Dataset items:
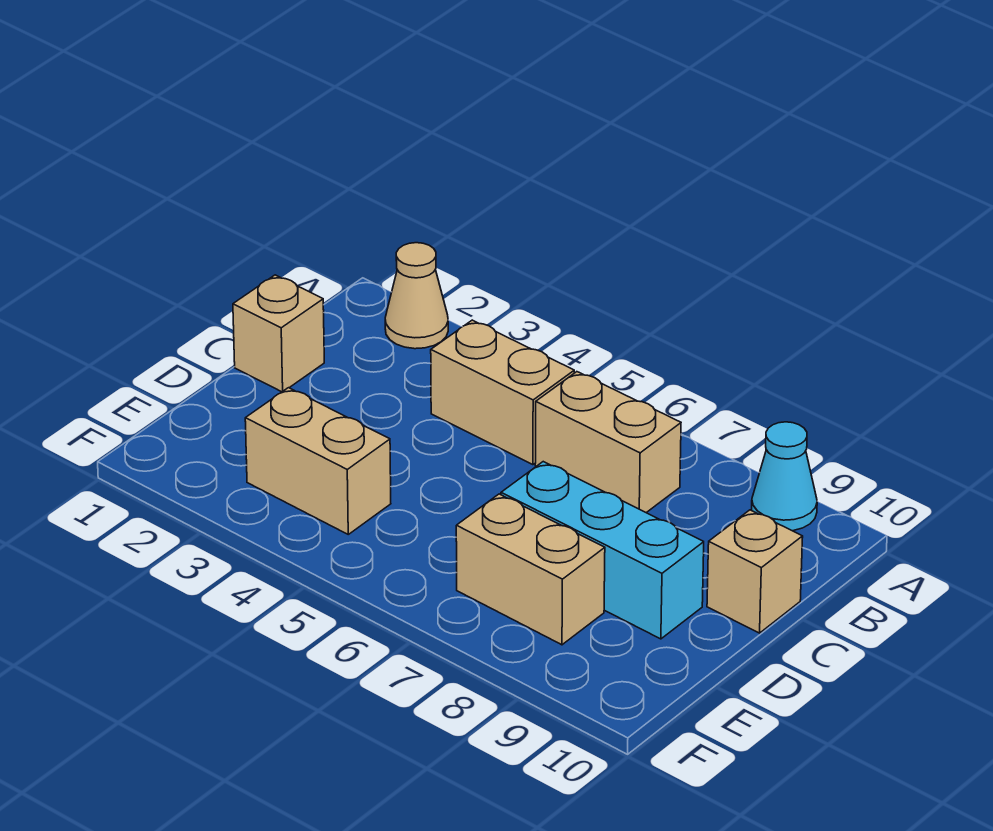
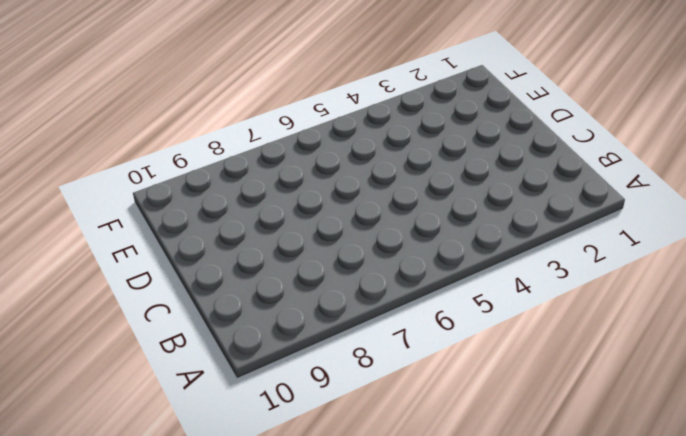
none -> tan cone A2 level 1
none -> cyan cone A9 level 1

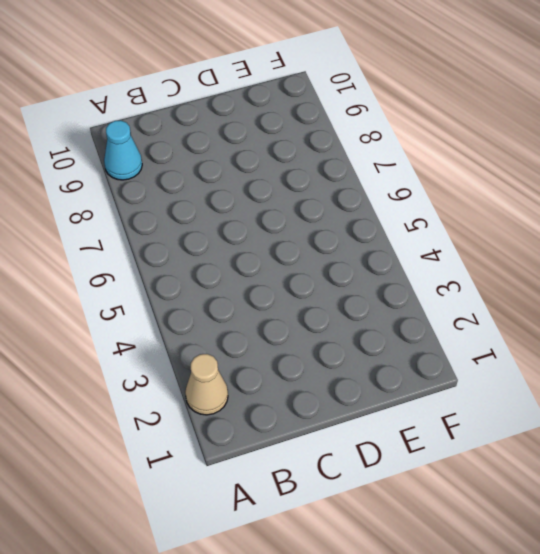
none -> tan brick B4:B5 level 1
none -> tan brick B6:B7 level 1

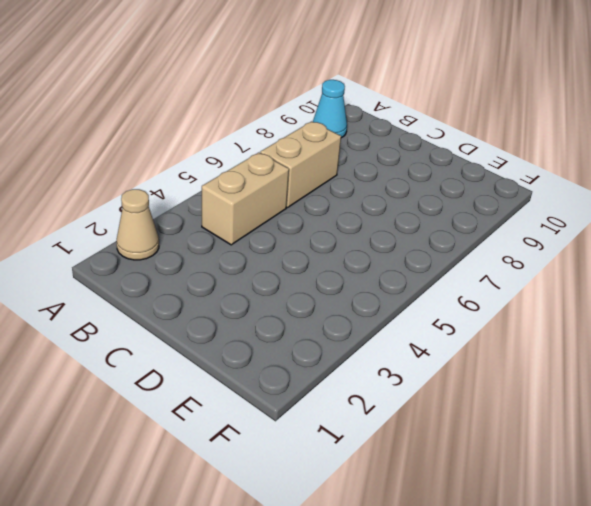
none -> tan brick C1 level 1
none -> tan brick C10 level 1

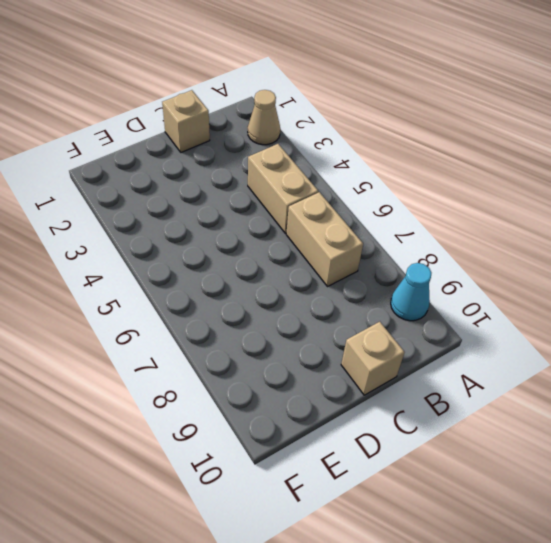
none -> cyan brick D7:D9 level 1
none -> tan brick E3:E4 level 1

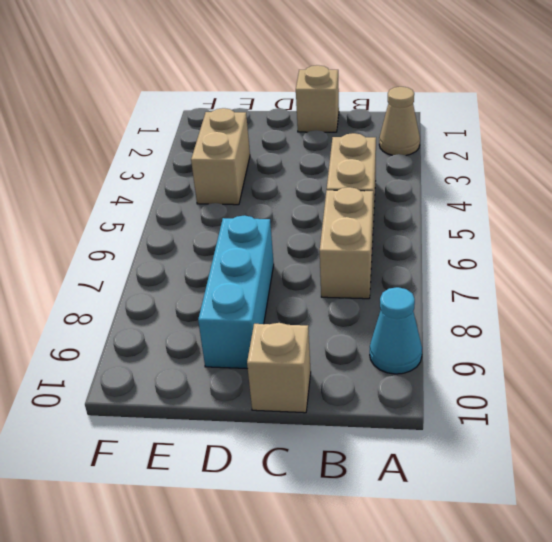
none -> tan brick E7:E8 level 1

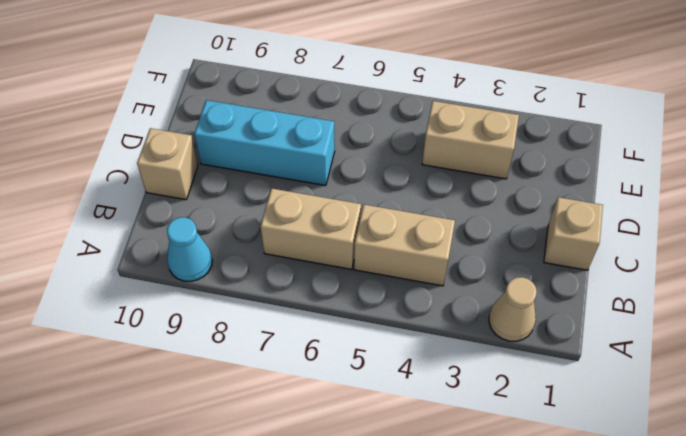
none -> tan brick E7:E8 level 1

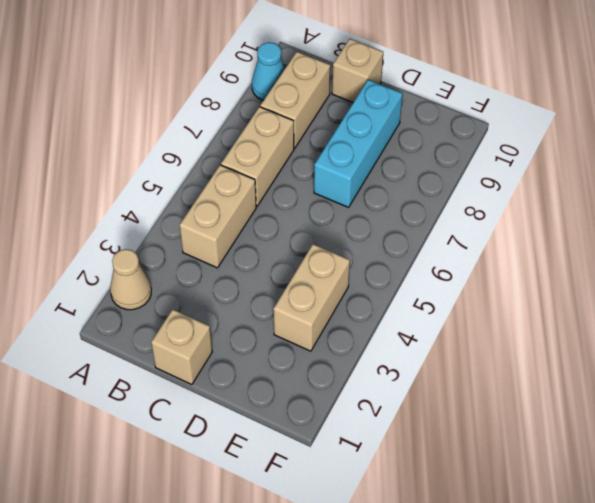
tan brick B8:B9 level 1 -> tan brick E7:E8 level 1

THE PROBLEM =>
Without the pictures, write out every entry exactly as it appears.

WRITTEN REPLY =>
none -> tan cone A2 level 1
none -> cyan cone A9 level 1

none -> tan brick B4:B5 level 1
none -> tan brick B6:B7 level 1

none -> tan brick C1 level 1
none -> tan brick C10 level 1

none -> cyan brick D7:D9 level 1
none -> tan brick E3:E4 level 1

none -> tan brick E7:E8 level 1

none -> tan brick E7:E8 level 1

tan brick B8:B9 level 1 -> tan brick E7:E8 level 1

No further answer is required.